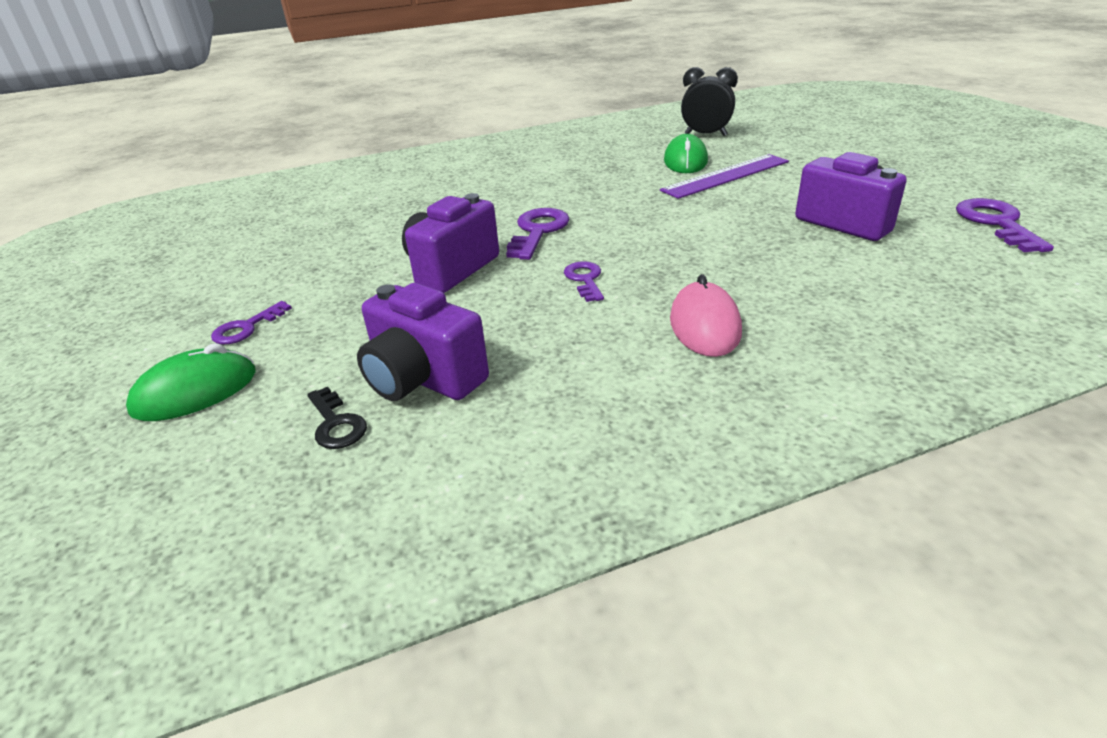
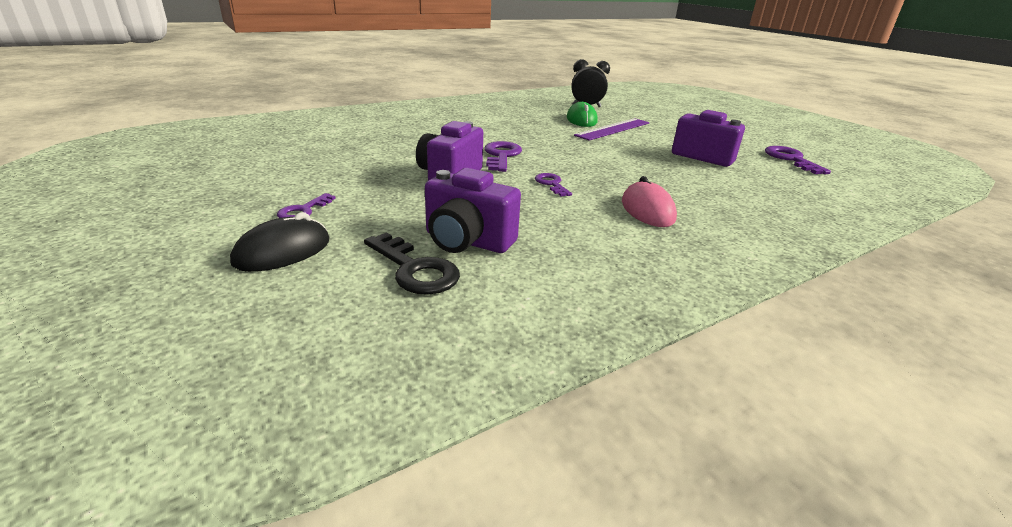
camera: 15 degrees left, 5 degrees down
(195, 392) = (283, 252): green mouse -> black mouse
(336, 424) = (414, 269): black key -> black key, size x1.61

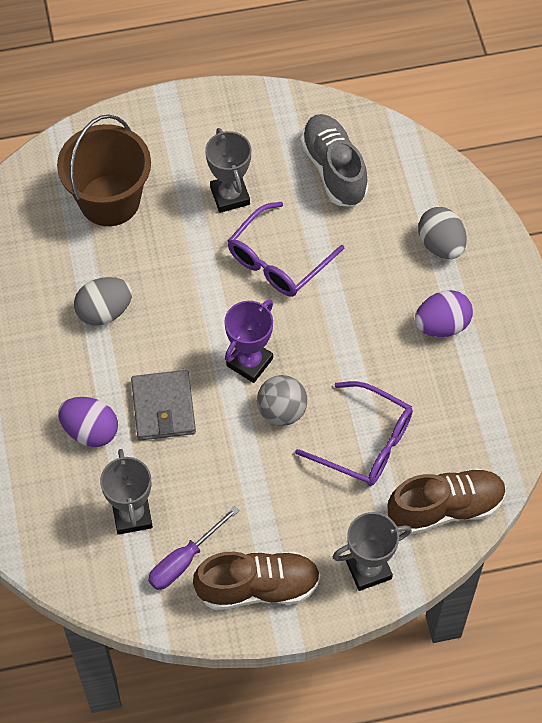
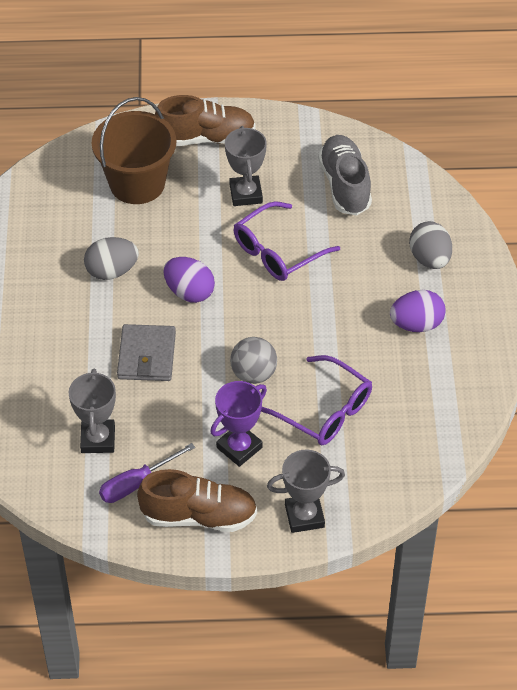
camera: 10 degrees right, 10 degrees down
(90, 431) = (76, 365): purple egg -> purple egg (189, 292)
(249, 362) = (233, 330): purple trophy -> purple trophy (239, 447)
(445, 508) = (387, 476): brown shoe -> brown shoe (206, 138)

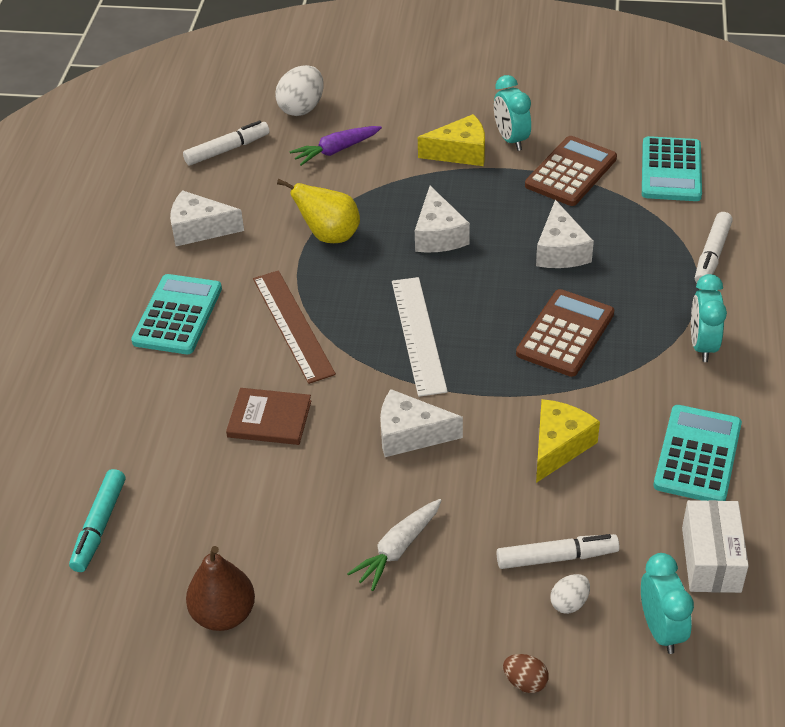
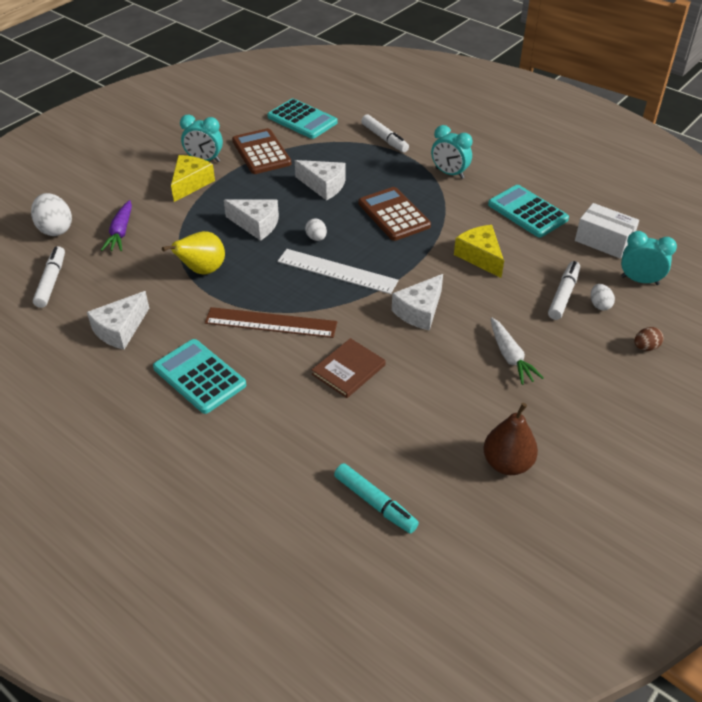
camera: 60 degrees left, 0 degrees up
(460, 291) = (316, 238): none -> white egg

_ _ _

**Task**
From the data above, pick out each line containing "degrees" and copy it.

**Answer space**
camera: 15 degrees left, 5 degrees down
camera: 10 degrees right, 10 degrees down
camera: 60 degrees left, 0 degrees up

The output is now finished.